Collected data entries
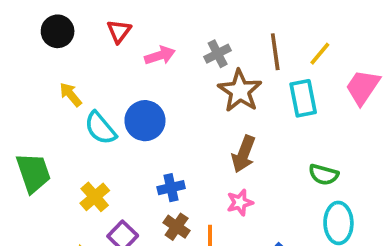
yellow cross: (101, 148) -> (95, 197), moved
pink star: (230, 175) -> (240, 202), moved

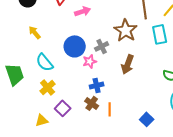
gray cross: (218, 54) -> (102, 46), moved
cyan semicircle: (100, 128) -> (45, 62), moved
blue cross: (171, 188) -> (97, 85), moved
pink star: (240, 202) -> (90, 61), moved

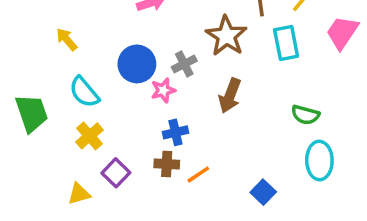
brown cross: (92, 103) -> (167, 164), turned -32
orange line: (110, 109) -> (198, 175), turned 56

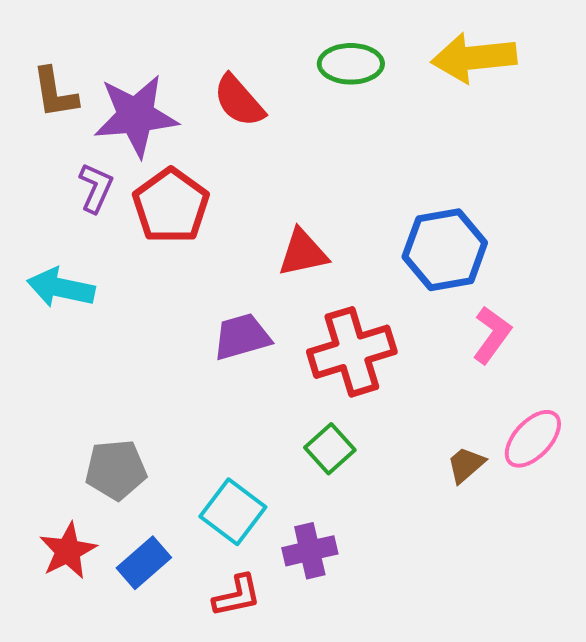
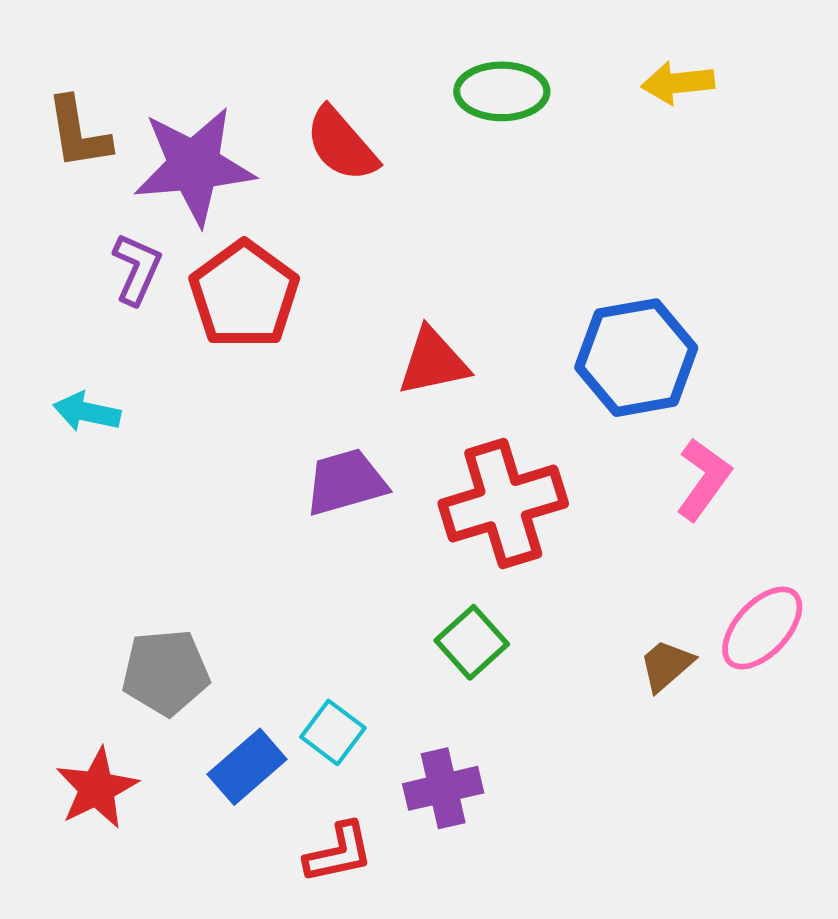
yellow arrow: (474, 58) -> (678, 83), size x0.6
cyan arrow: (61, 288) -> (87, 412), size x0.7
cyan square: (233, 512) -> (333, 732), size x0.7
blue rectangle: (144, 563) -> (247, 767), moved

DIRECTIVE —
Every line from the one containing "pink star: (240, 202) -> (90, 61), moved" through the end of the entries above, both included, should be extracted exactly, with pictures left out.

SOLUTION TO THE PROBLEM —
pink star: (240, 202) -> (90, 61), moved

brown cross: (92, 103) -> (167, 164), turned -32
orange line: (110, 109) -> (198, 175), turned 56

yellow arrow: (474, 58) -> (678, 83), size x0.6
cyan arrow: (61, 288) -> (87, 412), size x0.7
cyan square: (233, 512) -> (333, 732), size x0.7
blue rectangle: (144, 563) -> (247, 767), moved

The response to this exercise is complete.